- _EXERCISE DIRECTIONS_
Exactly the lines starting at the line containing "old: zapafefix (blue)" and ending at the line containing "first_place: [474, 66]" are to be written out from the listing below, both included.

- _SUPPLIED DATA_
= = = = = = =

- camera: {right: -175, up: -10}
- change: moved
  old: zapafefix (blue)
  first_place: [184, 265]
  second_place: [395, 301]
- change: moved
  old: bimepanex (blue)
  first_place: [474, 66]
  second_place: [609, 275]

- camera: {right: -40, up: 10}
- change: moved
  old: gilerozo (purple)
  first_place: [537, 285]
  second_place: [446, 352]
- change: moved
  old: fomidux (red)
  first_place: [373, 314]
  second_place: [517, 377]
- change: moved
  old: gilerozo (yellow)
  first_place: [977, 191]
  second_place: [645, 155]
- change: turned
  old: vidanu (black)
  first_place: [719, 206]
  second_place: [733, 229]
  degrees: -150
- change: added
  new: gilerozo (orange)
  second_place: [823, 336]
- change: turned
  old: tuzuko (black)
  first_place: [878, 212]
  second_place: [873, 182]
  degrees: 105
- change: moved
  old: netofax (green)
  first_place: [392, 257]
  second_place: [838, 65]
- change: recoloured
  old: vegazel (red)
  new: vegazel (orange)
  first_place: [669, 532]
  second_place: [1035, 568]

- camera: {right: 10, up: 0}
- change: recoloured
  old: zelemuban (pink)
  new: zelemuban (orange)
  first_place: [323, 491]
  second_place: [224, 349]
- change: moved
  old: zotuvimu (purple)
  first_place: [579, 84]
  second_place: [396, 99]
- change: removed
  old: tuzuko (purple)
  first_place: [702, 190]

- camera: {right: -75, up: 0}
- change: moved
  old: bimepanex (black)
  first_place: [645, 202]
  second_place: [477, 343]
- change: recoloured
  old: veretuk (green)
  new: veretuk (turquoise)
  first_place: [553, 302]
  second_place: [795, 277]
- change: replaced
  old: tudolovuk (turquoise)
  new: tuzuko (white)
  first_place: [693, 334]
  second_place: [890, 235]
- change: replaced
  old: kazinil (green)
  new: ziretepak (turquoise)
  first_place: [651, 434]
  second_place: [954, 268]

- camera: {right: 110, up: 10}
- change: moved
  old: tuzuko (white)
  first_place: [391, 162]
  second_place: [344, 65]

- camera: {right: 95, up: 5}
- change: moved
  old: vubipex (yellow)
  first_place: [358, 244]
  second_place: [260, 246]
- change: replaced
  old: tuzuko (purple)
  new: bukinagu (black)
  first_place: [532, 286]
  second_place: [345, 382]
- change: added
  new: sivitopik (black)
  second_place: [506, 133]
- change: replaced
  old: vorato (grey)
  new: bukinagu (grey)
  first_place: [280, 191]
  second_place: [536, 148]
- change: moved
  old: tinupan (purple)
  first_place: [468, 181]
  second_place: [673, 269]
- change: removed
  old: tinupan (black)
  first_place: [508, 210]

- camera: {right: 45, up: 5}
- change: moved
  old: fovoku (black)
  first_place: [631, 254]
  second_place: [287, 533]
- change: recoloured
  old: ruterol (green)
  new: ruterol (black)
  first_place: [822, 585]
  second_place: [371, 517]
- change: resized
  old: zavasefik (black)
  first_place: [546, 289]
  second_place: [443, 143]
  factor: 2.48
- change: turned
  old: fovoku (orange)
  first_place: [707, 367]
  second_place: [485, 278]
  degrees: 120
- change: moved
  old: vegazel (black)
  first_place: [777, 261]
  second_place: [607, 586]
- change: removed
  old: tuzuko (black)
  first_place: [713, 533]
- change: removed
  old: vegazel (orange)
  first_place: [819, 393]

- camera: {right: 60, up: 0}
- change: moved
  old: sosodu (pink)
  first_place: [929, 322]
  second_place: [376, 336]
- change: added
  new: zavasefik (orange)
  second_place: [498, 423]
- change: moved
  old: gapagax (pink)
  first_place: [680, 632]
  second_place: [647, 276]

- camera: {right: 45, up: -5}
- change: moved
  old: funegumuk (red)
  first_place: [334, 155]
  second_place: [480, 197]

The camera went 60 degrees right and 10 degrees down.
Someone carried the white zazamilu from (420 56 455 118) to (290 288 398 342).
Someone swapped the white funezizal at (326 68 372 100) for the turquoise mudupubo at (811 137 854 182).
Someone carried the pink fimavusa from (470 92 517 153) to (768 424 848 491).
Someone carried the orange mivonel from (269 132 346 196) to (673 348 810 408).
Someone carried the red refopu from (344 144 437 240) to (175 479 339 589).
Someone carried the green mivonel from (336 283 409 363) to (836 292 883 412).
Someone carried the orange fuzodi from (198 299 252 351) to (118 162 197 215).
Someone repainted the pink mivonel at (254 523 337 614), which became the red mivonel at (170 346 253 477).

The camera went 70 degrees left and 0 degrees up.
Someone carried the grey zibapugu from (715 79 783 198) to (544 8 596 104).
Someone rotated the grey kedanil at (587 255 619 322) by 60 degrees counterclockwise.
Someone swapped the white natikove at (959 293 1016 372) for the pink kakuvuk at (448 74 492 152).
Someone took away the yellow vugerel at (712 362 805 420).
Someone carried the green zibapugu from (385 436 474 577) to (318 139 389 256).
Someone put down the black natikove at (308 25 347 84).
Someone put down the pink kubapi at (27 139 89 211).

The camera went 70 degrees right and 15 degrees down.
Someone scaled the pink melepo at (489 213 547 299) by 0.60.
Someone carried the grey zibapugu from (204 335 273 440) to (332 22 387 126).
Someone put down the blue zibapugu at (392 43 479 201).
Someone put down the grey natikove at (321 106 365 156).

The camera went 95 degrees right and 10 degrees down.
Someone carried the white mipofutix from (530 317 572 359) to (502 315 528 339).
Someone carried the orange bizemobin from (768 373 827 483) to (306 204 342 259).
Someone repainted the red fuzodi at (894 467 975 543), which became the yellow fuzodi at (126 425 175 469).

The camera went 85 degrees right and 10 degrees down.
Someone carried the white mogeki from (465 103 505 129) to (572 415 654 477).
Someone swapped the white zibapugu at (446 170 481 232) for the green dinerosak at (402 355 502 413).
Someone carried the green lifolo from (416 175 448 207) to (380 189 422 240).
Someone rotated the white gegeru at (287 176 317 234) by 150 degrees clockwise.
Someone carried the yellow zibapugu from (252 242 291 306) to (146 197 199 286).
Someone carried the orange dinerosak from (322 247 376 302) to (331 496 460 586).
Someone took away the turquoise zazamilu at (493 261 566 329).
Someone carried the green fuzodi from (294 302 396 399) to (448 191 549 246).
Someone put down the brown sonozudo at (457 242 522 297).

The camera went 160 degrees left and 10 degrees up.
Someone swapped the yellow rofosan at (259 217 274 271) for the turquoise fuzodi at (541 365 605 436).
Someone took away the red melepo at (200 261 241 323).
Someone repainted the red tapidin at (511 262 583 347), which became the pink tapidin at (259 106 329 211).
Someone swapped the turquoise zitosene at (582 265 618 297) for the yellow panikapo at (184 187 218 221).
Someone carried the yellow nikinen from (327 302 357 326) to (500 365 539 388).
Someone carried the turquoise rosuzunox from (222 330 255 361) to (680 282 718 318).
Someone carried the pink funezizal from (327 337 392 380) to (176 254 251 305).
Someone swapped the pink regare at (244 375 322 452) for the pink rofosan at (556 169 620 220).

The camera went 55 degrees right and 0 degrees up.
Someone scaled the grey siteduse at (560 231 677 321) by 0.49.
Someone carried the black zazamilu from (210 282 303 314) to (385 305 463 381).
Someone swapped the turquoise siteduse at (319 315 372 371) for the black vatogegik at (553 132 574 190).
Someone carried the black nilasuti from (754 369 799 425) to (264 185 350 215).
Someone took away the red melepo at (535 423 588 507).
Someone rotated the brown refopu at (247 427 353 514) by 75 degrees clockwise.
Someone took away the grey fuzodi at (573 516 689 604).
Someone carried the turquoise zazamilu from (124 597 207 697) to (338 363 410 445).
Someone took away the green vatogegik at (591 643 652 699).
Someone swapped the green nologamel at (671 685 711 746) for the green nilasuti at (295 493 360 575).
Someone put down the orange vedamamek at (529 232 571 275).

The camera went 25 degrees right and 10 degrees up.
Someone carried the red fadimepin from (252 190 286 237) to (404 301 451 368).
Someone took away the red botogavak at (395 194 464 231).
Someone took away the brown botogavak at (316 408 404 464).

= = = = = = =

- _RESULT OF THE TASK_
  old: zapafefix (blue)
  first_place: [184, 265]
  second_place: [395, 301]
- change: moved
  old: bimepanex (blue)
  first_place: [474, 66]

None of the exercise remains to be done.